>>>>>

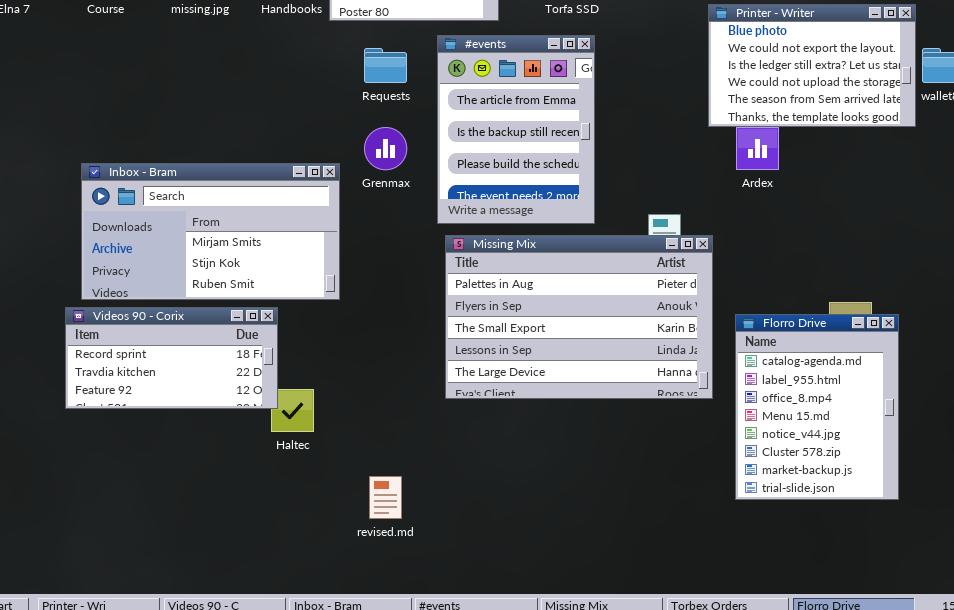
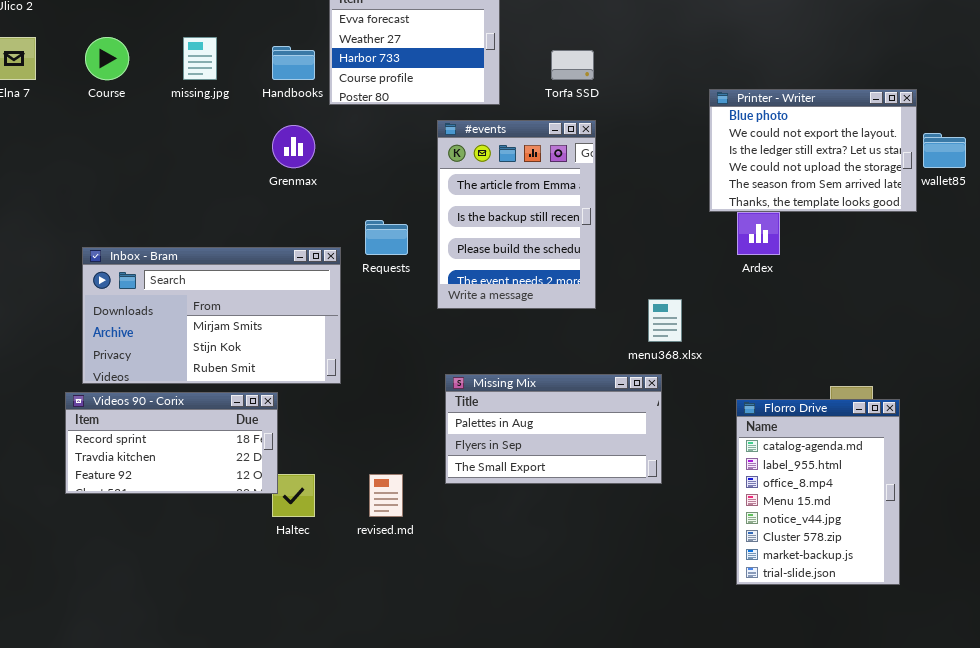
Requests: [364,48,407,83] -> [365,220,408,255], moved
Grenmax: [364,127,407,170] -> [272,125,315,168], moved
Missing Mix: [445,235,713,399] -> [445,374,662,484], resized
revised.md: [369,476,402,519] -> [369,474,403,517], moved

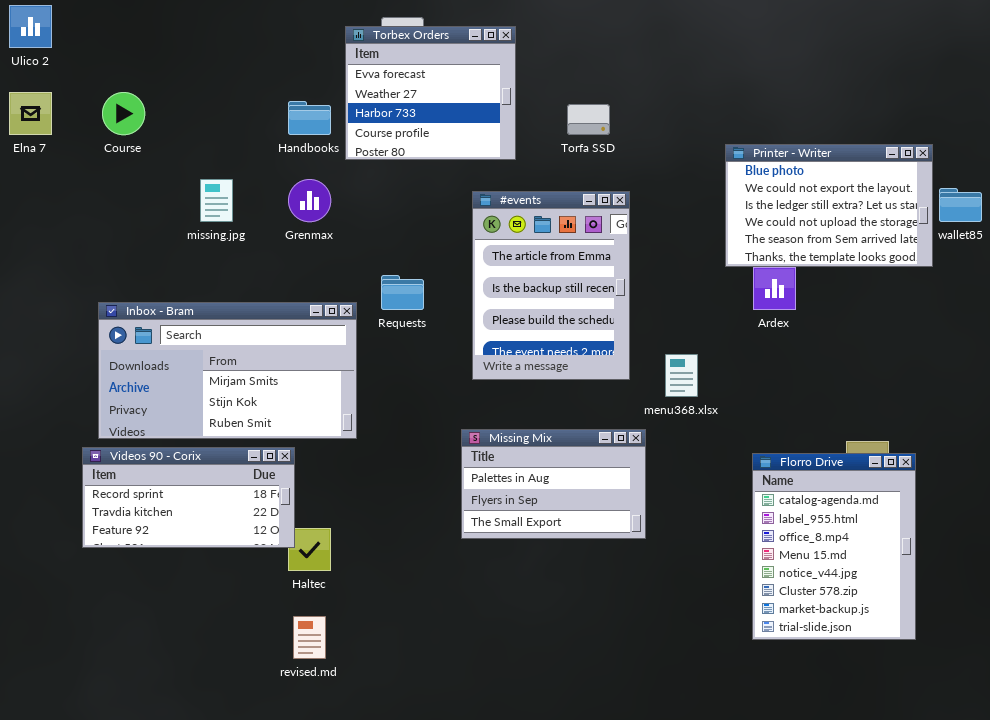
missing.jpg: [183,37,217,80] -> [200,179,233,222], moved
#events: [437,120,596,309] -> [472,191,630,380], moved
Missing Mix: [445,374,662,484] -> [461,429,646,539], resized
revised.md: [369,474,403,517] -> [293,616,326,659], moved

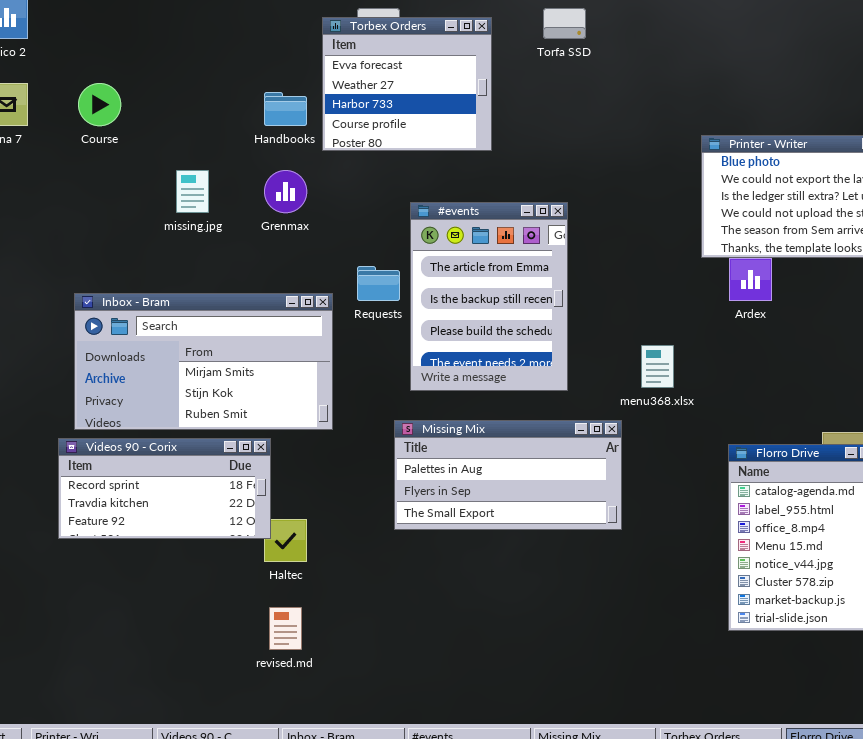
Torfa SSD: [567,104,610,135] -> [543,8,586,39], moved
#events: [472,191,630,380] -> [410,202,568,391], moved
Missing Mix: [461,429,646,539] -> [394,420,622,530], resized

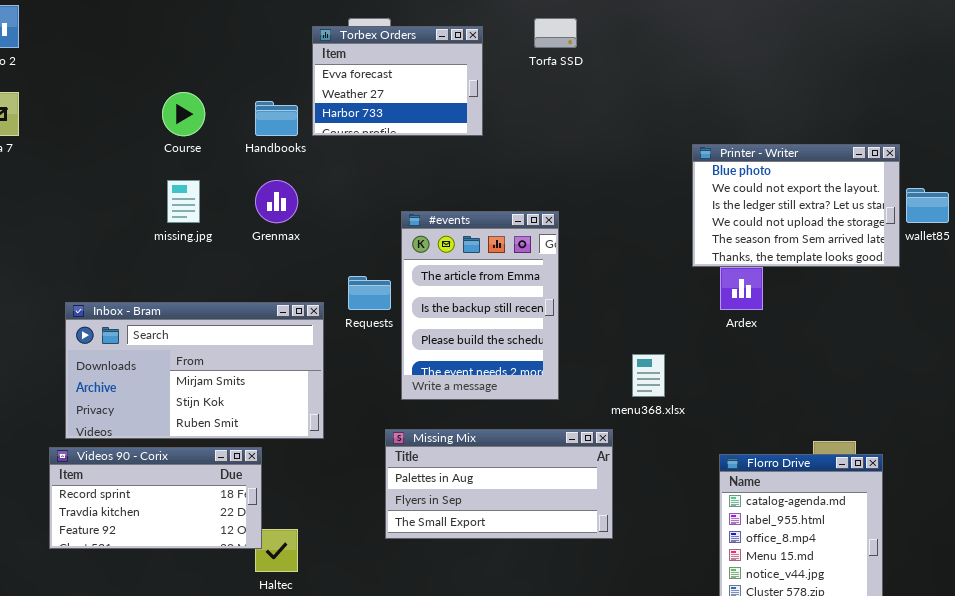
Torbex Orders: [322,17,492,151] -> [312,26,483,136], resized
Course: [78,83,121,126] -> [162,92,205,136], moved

<<<<<

* AIM OF THE TASK
All the material above must be copied exactly, and no picture belongs in the copy.

* EXERCISE OUTPUT
Requests: [364,48,407,83] -> [365,220,408,255], moved
Grenmax: [364,127,407,170] -> [272,125,315,168], moved
Missing Mix: [445,235,713,399] -> [445,374,662,484], resized
revised.md: [369,476,402,519] -> [369,474,403,517], moved

missing.jpg: [183,37,217,80] -> [200,179,233,222], moved
#events: [437,120,596,309] -> [472,191,630,380], moved
Missing Mix: [445,374,662,484] -> [461,429,646,539], resized
revised.md: [369,474,403,517] -> [293,616,326,659], moved

Torfa SSD: [567,104,610,135] -> [543,8,586,39], moved
#events: [472,191,630,380] -> [410,202,568,391], moved
Missing Mix: [461,429,646,539] -> [394,420,622,530], resized

Torbex Orders: [322,17,492,151] -> [312,26,483,136], resized
Course: [78,83,121,126] -> [162,92,205,136], moved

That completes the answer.